▸ What the task requires
Which of the lines below hold the word "BUTTON"? Pull each of them out.

** Input records follows **

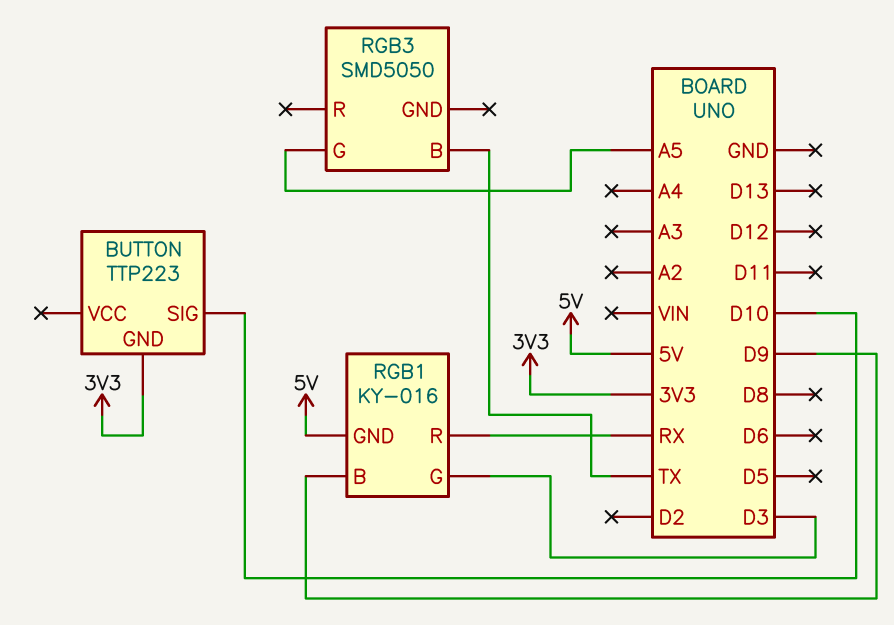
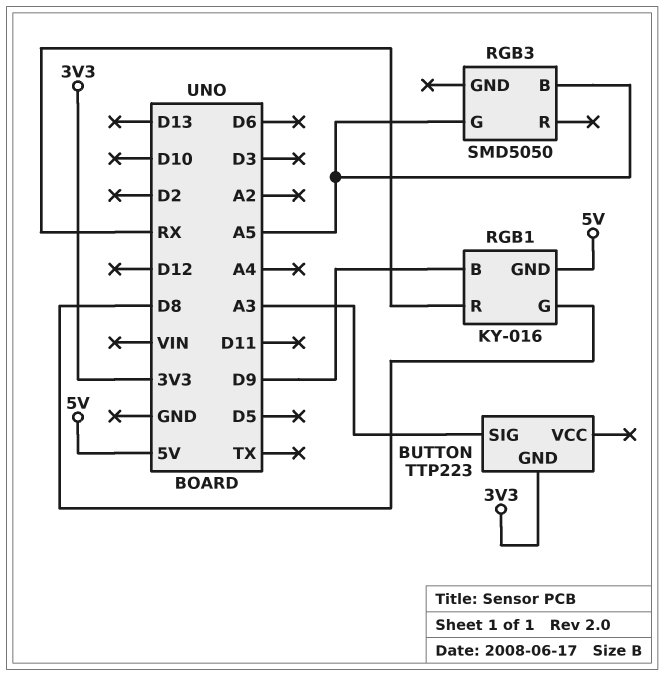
BUTTON pin SIG: D10 -> A3
RGB1 pin G: D3 -> D8
RGB3 pin B: TX -> A5

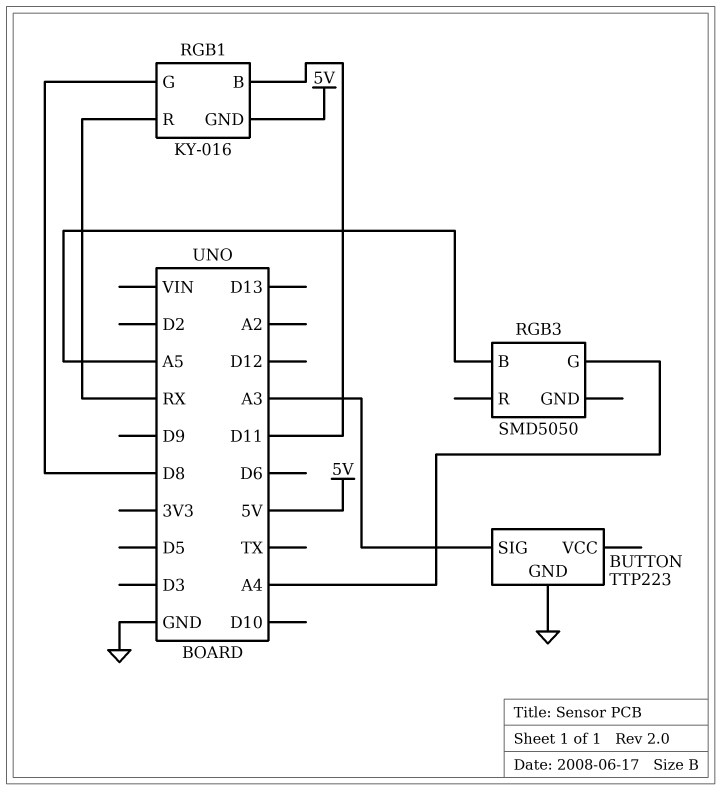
BUTTON pin GND: 3V3 -> GND
RGB1 pin B: D9 -> D11
RGB3 pin G: A5 -> A4

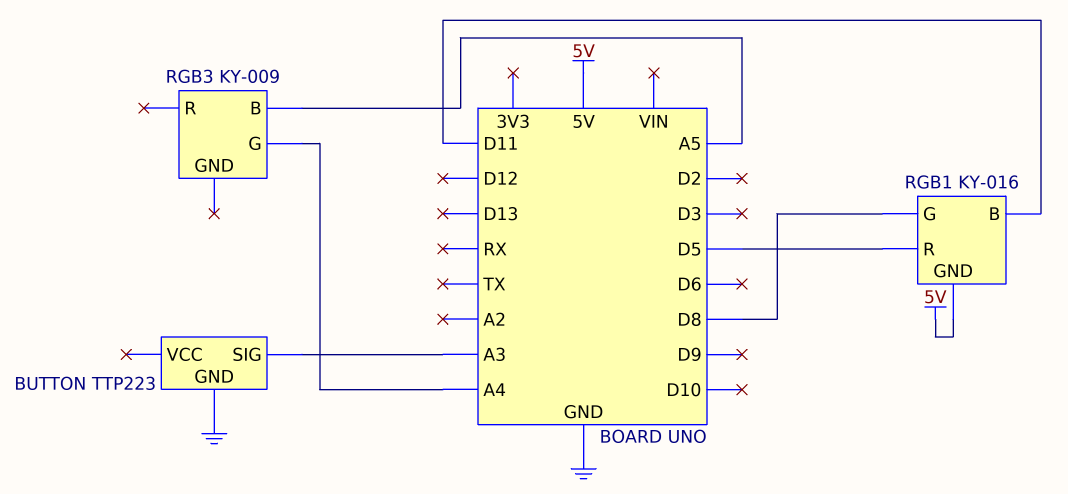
RGB1 pin R: RX -> D5
RGB3: SMD5050 -> KY-009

** End of Input records **

▸ Your response
BUTTON pin SIG: D10 -> A3
BUTTON pin GND: 3V3 -> GND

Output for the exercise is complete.